What is being asked →
Repeat exactly, and only, the lines of the material below from the one that contains "C2: 1.5uF (NET2, NET6) -> none" through its final line.

Available data →
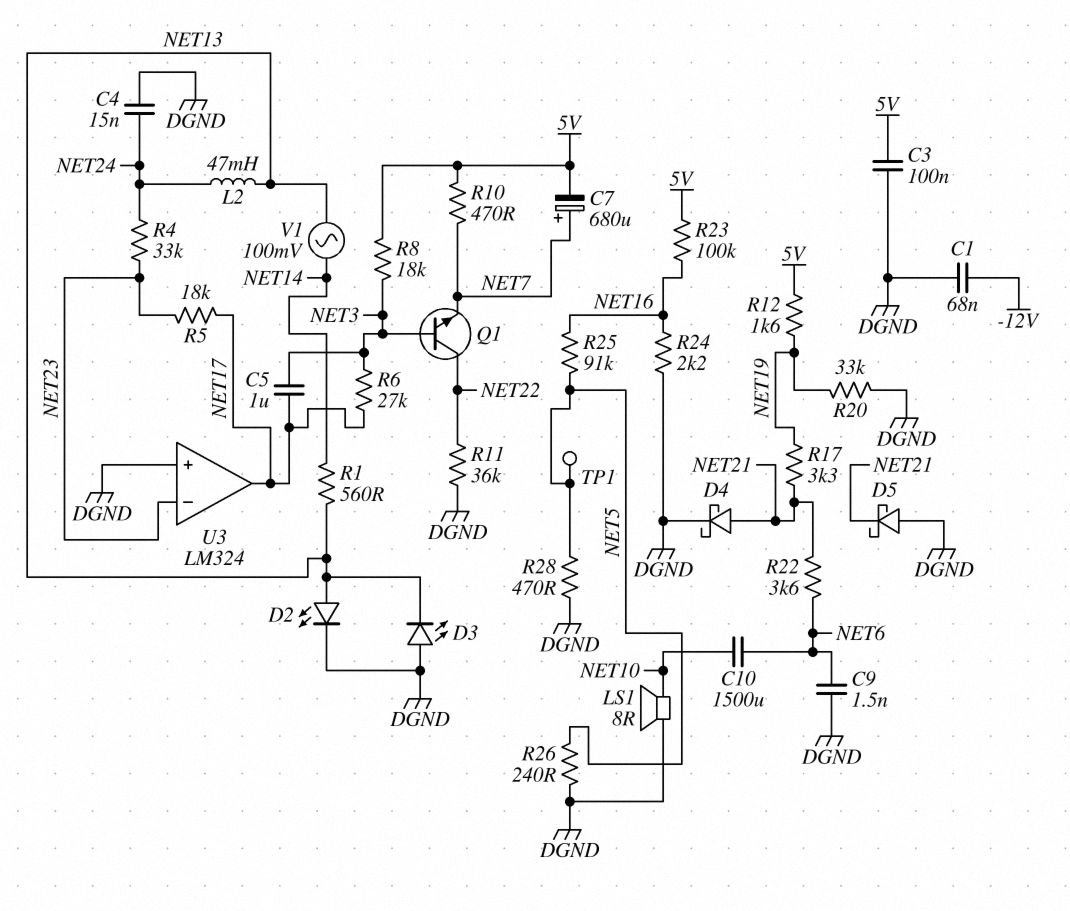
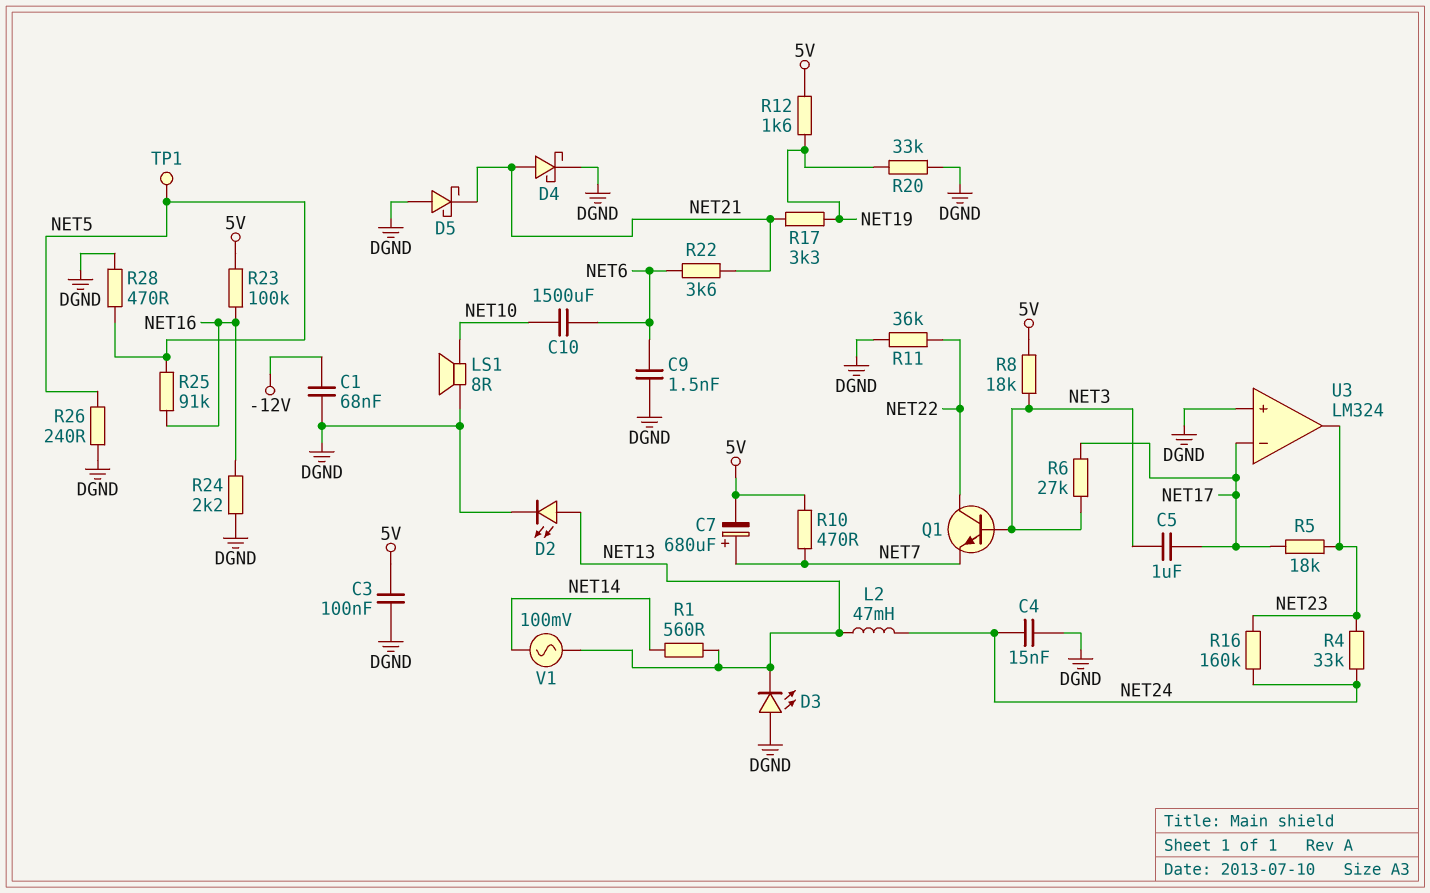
R16: none -> 160k (NET23, NET24)
U3 pin in-: NET23 -> NET17
U3 pin out: NET17 -> NET23

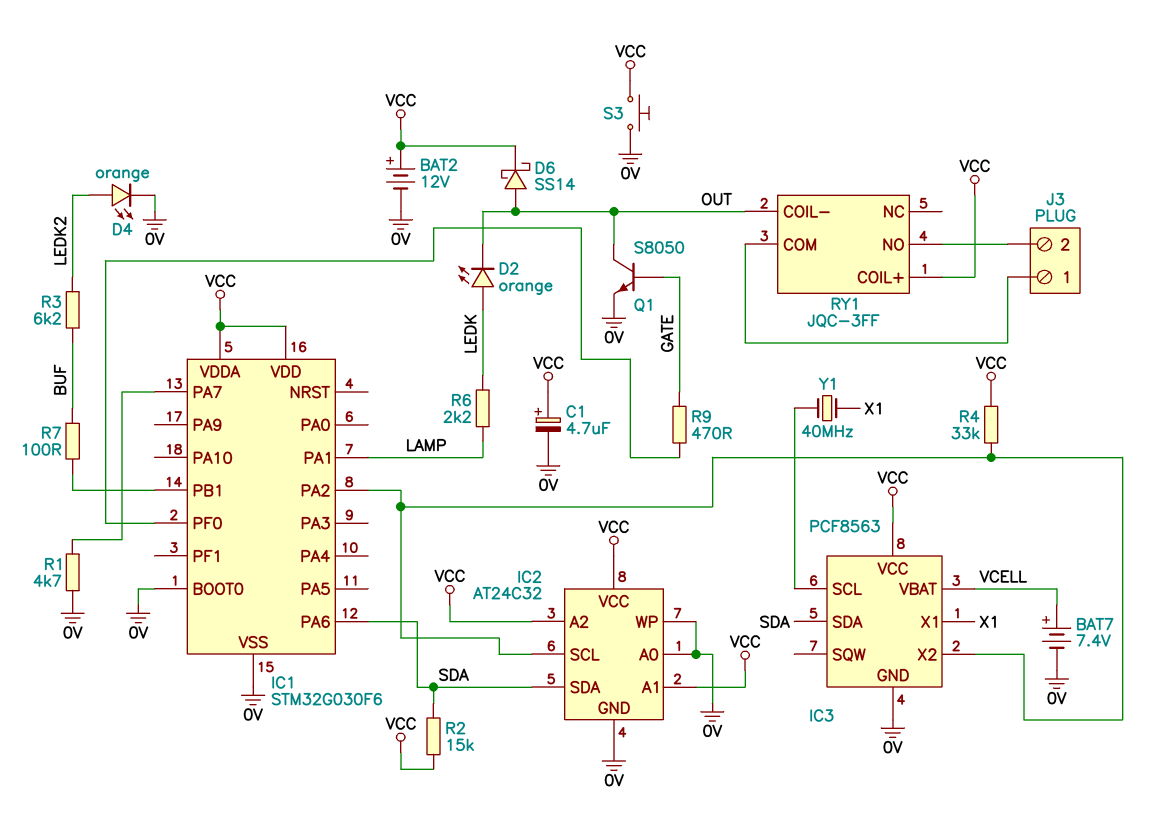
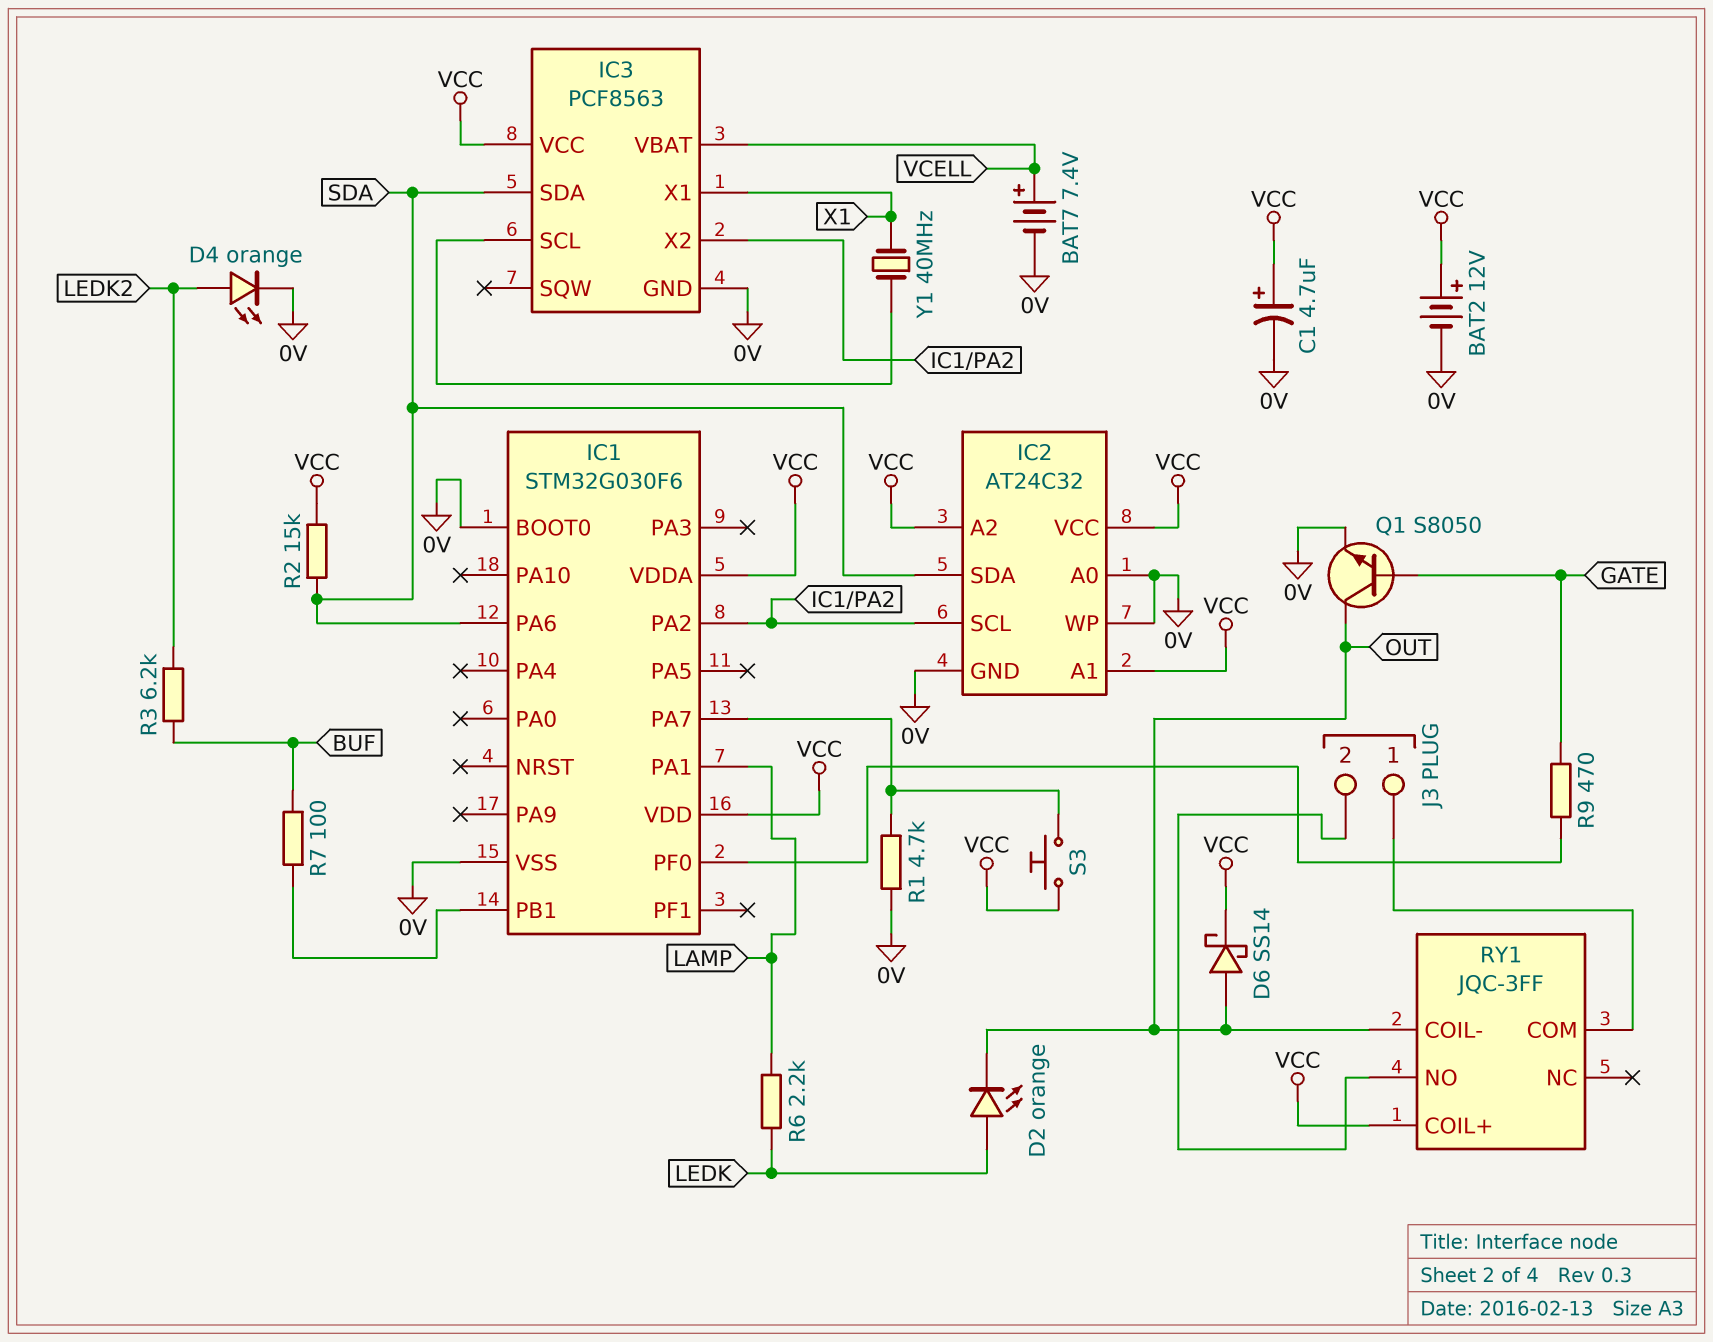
R4: 33k (IC1/PA2, VCC) -> none
S3: button (0V, VCC) -> button (IC1/PA7, VCC)

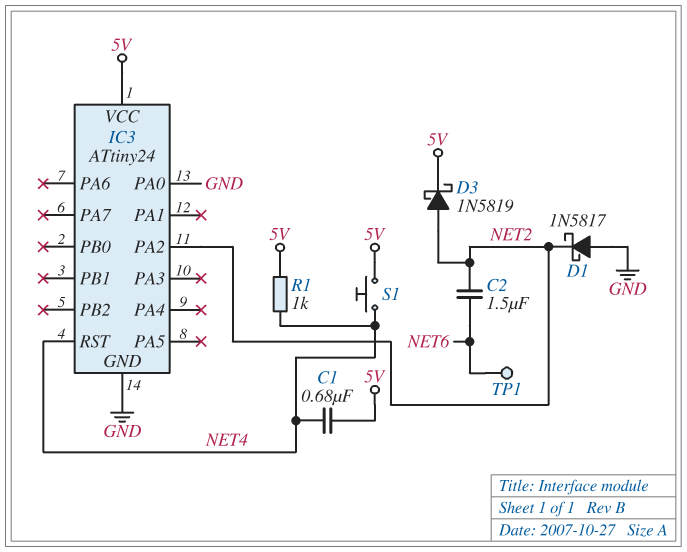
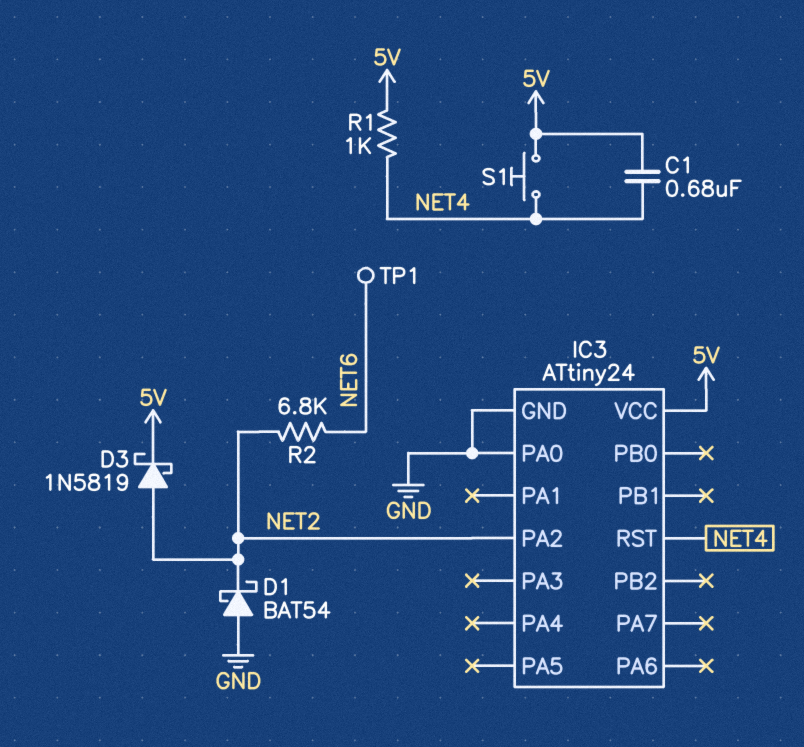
C2: 1.5uF (NET2, NET6) -> none
D1: schottky 1N5817 (A GND, K NET2) -> schottky BAT54 (A GND, K NET2)
R2: none -> 6.8k (NET2, NET6)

Result →
C2: 1.5uF (NET2, NET6) -> none
D1: schottky 1N5817 (A GND, K NET2) -> schottky BAT54 (A GND, K NET2)
R2: none -> 6.8k (NET2, NET6)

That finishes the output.